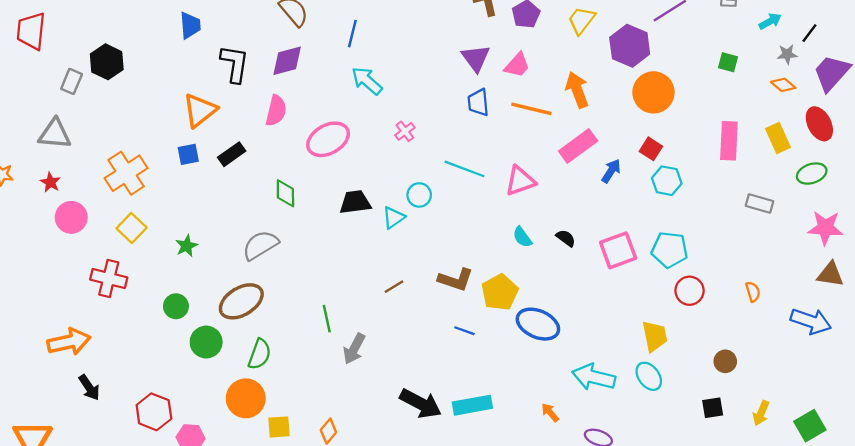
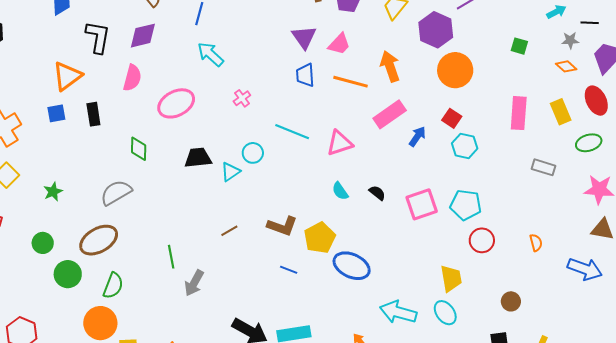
black line: (809, 33) -> (590, 23), turned 54
black rectangle: (232, 154) -> (93, 114), turned -65

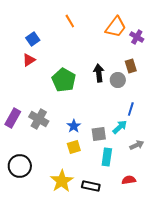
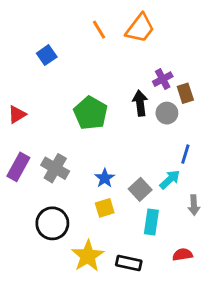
orange trapezoid: (116, 27) -> (140, 28), moved
purple cross: (137, 37) -> (163, 79), moved, turned 32
red triangle: (29, 60) -> (17, 114), moved
gray square: (99, 134) -> (140, 189), turned -35
gray arrow: (137, 145) -> (194, 205), turned 112
black circle: (20, 166) -> (52, 223), moved

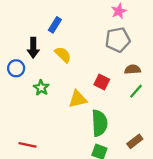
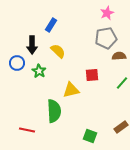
brown semicircle: (133, 69) -> (119, 56), moved
red square: (102, 82) -> (92, 75), turned -32
green star: (41, 88) -> (39, 71), moved
green semicircle: (99, 123) -> (54, 111), moved

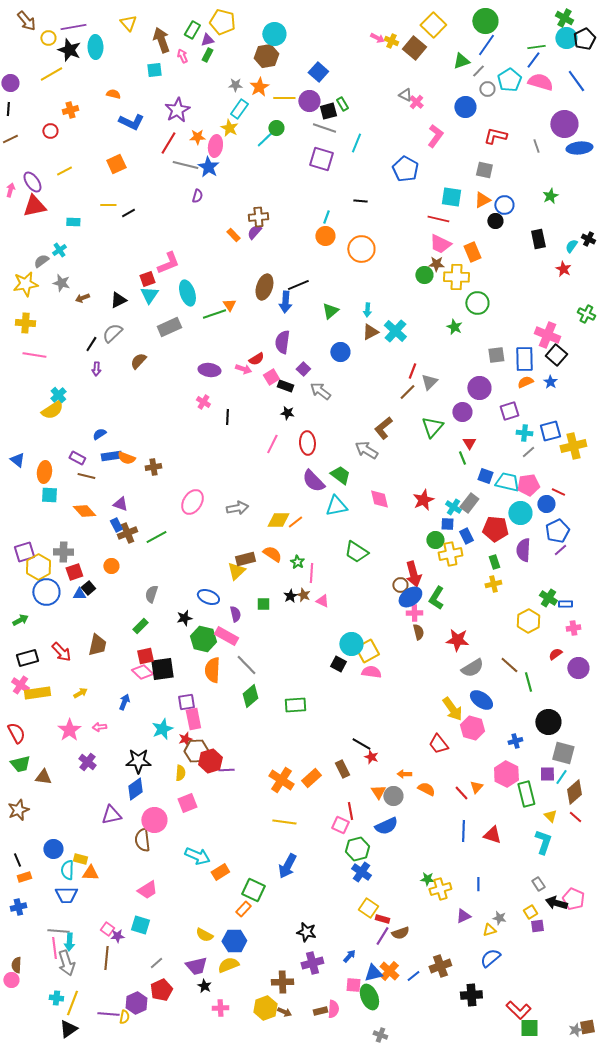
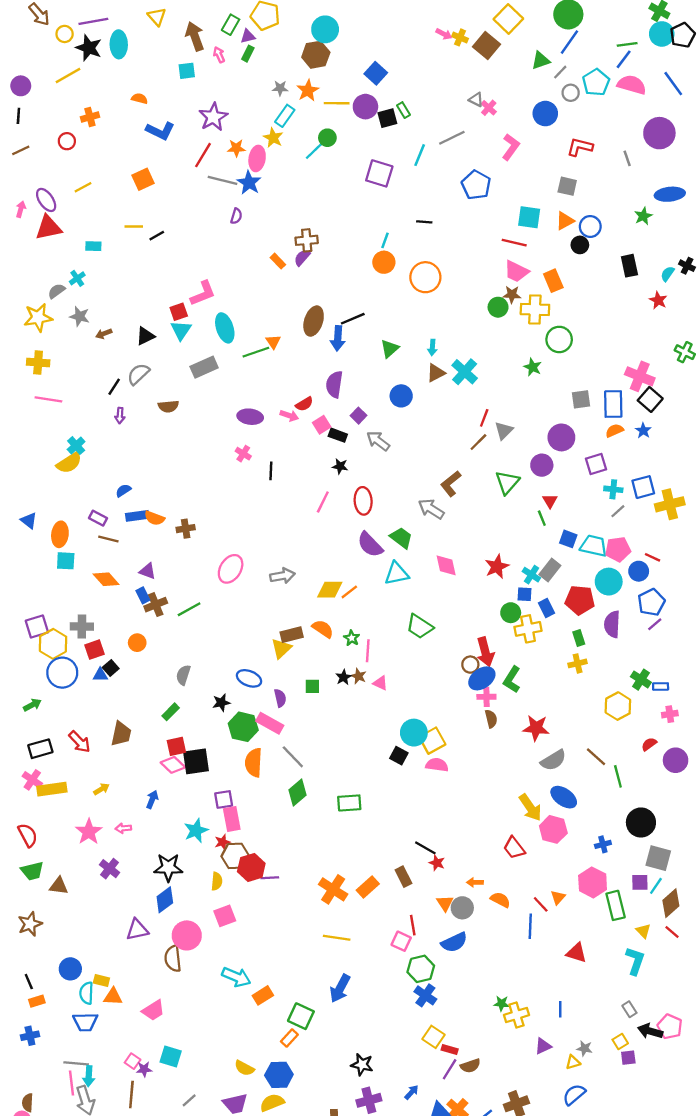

━━━━

**Assignment**
In the listing above, how many lines hold the string "moved"? Only the number is to be reported.

**Exercise output**
7